### INPUT FOR THIS TASK ###
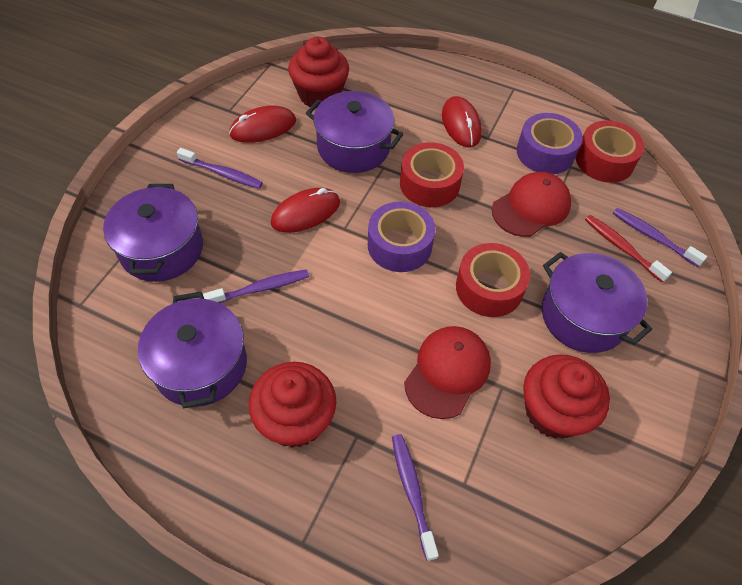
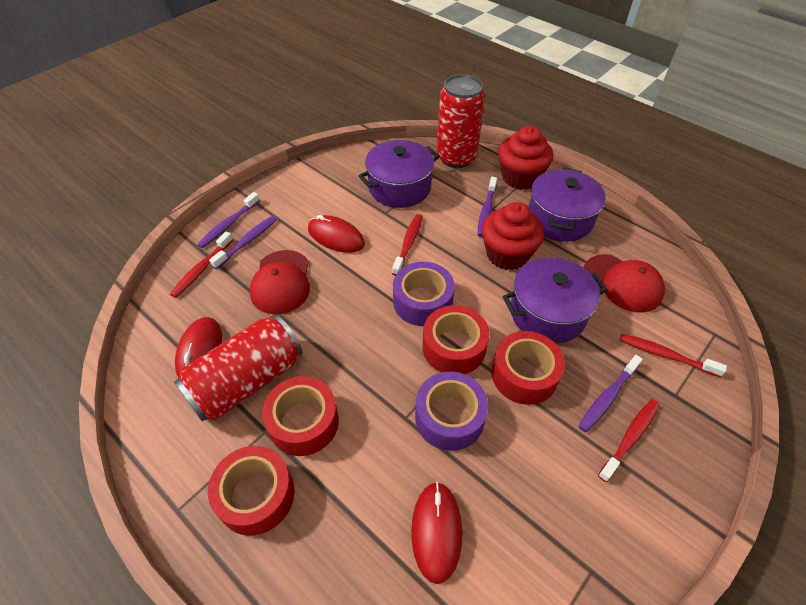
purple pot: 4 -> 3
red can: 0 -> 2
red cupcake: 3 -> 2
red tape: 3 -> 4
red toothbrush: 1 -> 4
###
### INPUT FOR THIS TASK ###
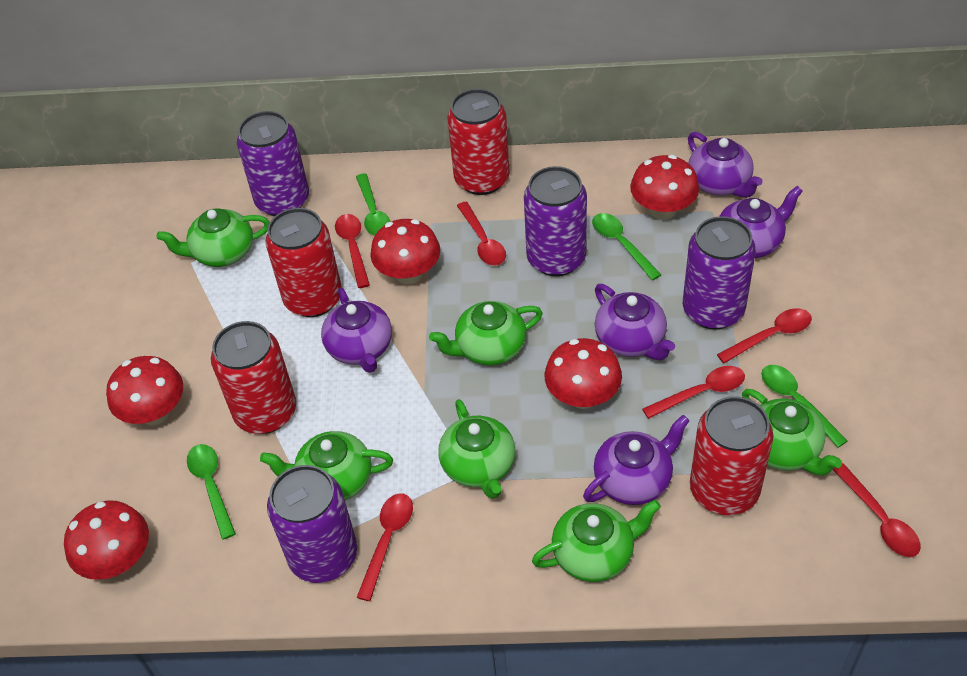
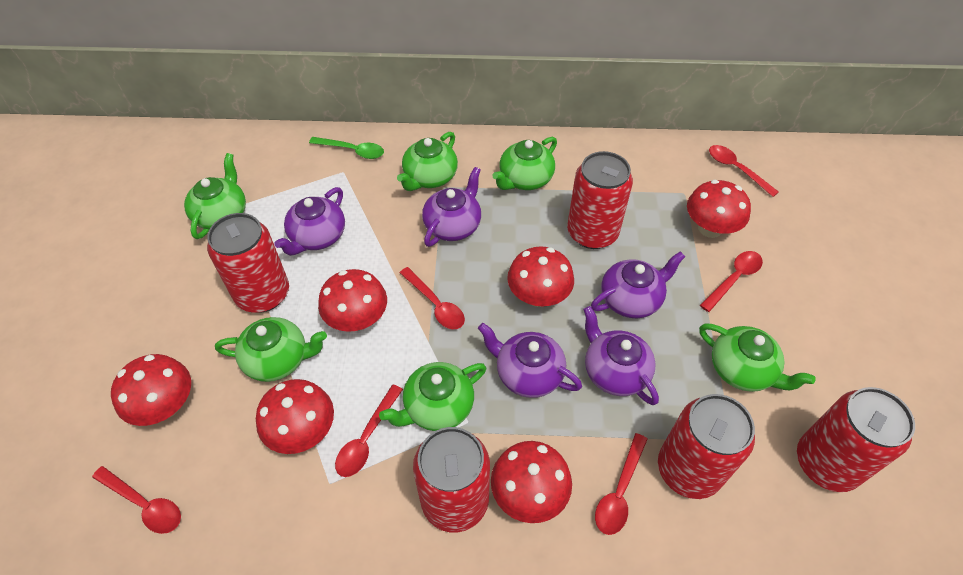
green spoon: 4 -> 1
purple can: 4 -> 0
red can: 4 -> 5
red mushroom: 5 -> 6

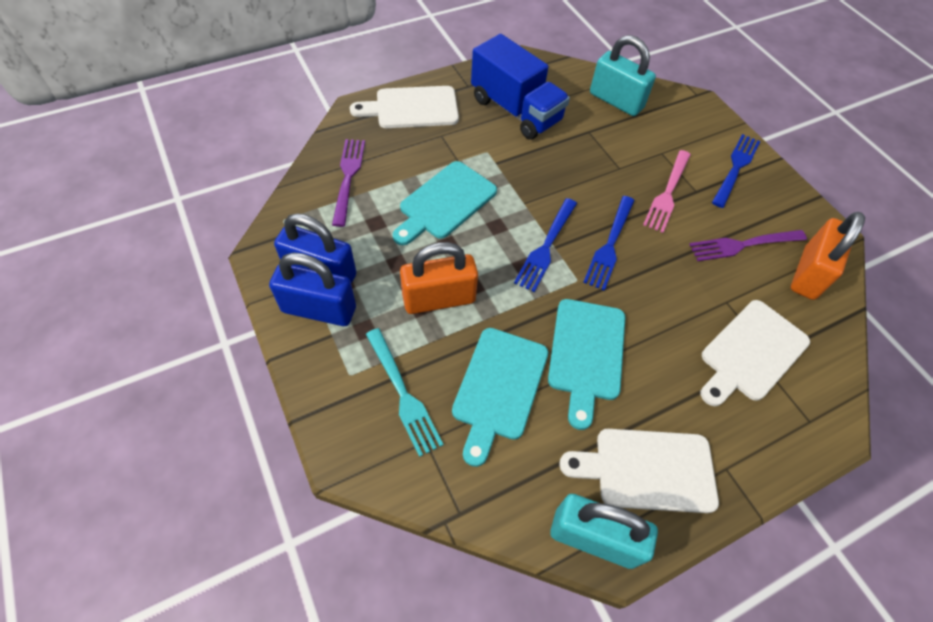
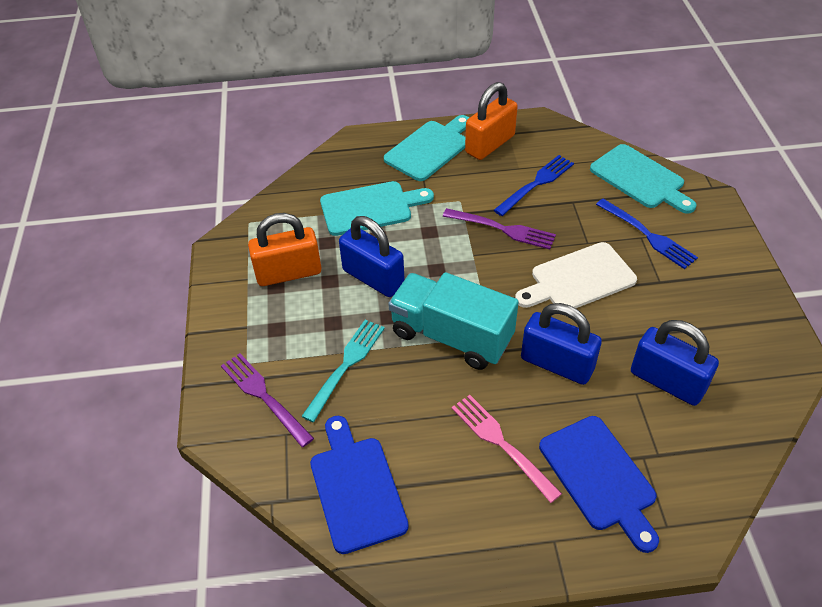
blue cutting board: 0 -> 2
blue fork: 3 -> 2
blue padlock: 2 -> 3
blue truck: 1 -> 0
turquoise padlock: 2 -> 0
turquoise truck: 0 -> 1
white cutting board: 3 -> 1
###
YOUR OBJECTIVE:
Where does "board" appear in the listing? Show every line that has it.

SOLUTION:
blue cutting board: 0 -> 2
white cutting board: 3 -> 1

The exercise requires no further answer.